***** Data for the task *****

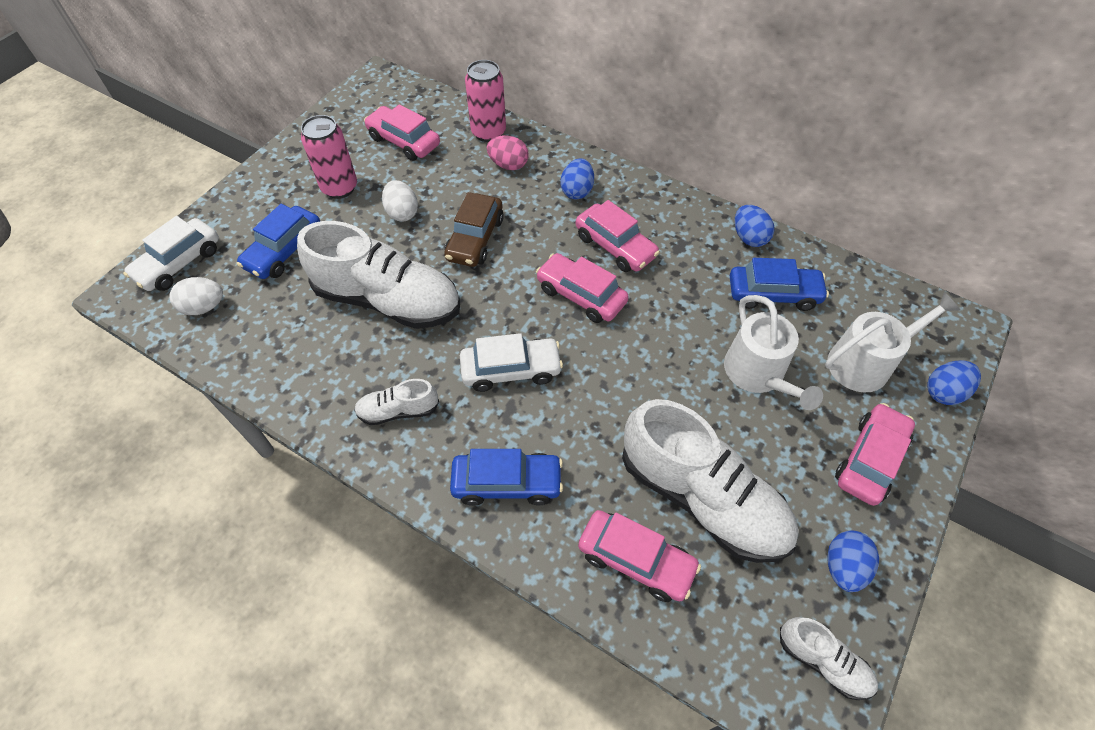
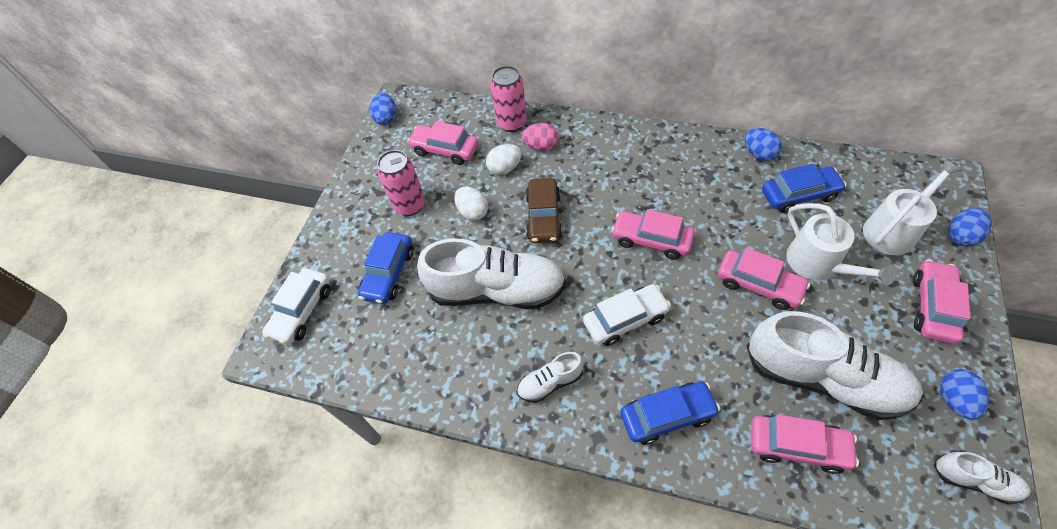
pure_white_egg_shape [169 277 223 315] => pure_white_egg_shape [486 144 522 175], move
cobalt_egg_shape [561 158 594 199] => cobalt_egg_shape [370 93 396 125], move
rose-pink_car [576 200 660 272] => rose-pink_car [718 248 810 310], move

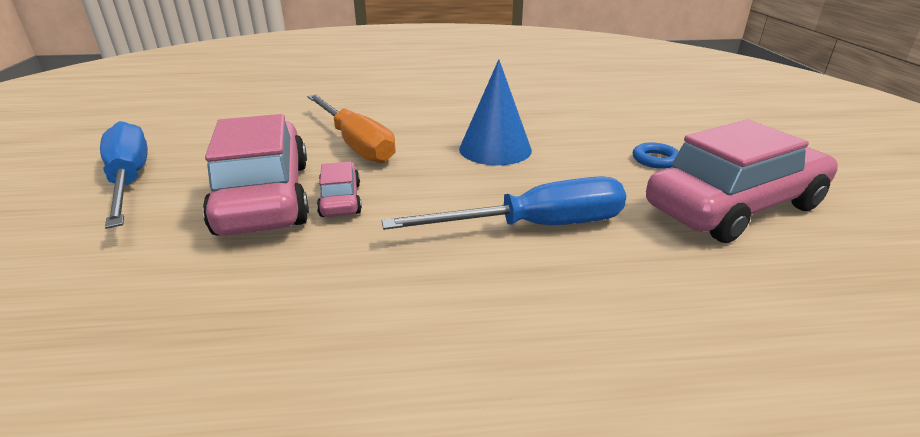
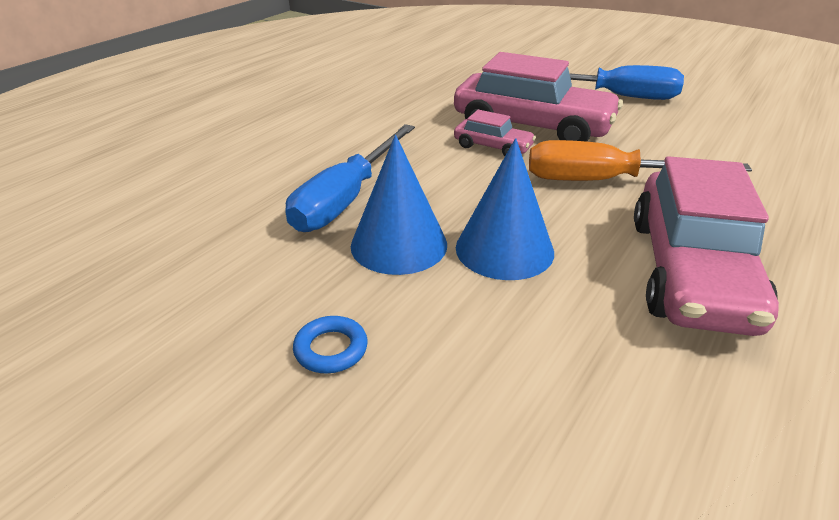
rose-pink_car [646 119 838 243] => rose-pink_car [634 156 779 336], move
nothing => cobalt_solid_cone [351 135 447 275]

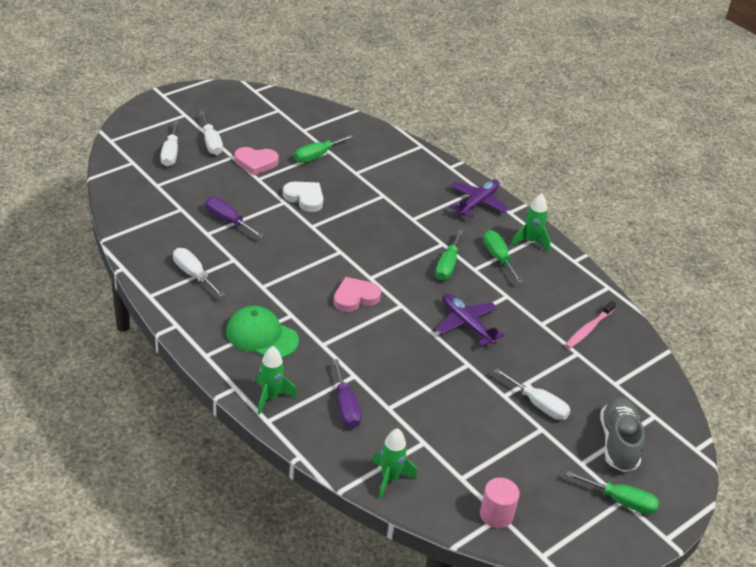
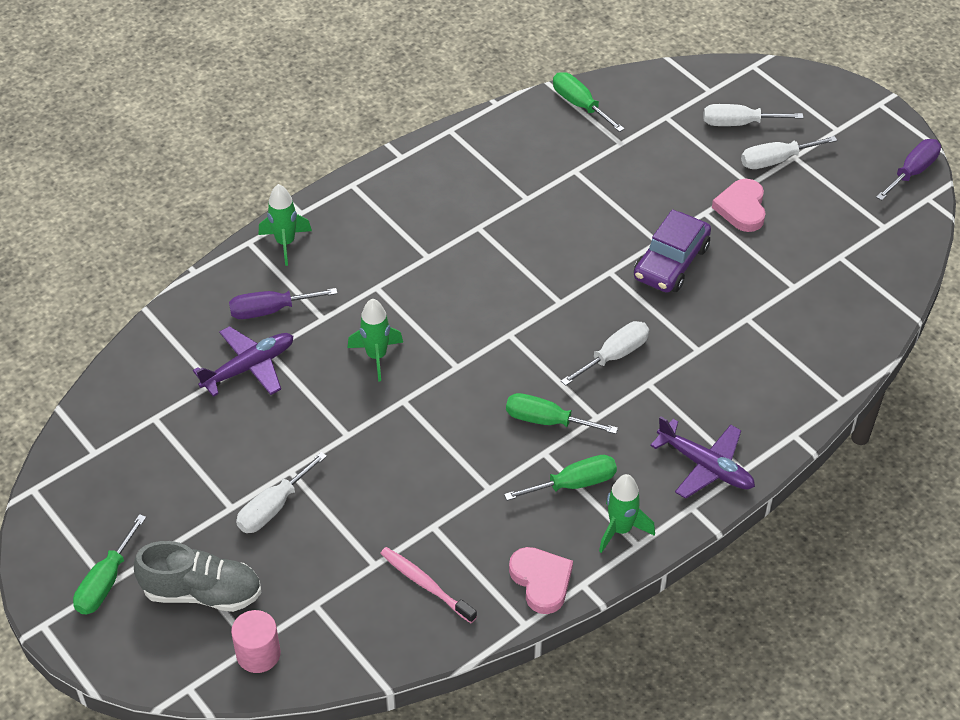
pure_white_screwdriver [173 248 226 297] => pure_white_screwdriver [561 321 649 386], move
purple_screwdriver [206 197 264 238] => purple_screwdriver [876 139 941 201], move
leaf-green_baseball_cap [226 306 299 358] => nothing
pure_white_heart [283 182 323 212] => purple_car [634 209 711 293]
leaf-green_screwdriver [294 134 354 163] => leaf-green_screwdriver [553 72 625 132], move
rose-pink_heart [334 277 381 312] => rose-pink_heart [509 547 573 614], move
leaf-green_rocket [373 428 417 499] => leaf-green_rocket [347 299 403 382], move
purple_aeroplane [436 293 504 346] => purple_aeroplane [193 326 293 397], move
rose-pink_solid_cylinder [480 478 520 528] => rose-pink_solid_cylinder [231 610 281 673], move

*****

* [About this task]:
Output the records above in their entirety and exactly, leaving out all images.

* [Response box]:
pure_white_egg_shape [169 277 223 315] => pure_white_egg_shape [486 144 522 175], move
cobalt_egg_shape [561 158 594 199] => cobalt_egg_shape [370 93 396 125], move
rose-pink_car [576 200 660 272] => rose-pink_car [718 248 810 310], move

rose-pink_car [646 119 838 243] => rose-pink_car [634 156 779 336], move
nothing => cobalt_solid_cone [351 135 447 275]

pure_white_screwdriver [173 248 226 297] => pure_white_screwdriver [561 321 649 386], move
purple_screwdriver [206 197 264 238] => purple_screwdriver [876 139 941 201], move
leaf-green_baseball_cap [226 306 299 358] => nothing
pure_white_heart [283 182 323 212] => purple_car [634 209 711 293]
leaf-green_screwdriver [294 134 354 163] => leaf-green_screwdriver [553 72 625 132], move
rose-pink_heart [334 277 381 312] => rose-pink_heart [509 547 573 614], move
leaf-green_rocket [373 428 417 499] => leaf-green_rocket [347 299 403 382], move
purple_aeroplane [436 293 504 346] => purple_aeroplane [193 326 293 397], move
rose-pink_solid_cylinder [480 478 520 528] => rose-pink_solid_cylinder [231 610 281 673], move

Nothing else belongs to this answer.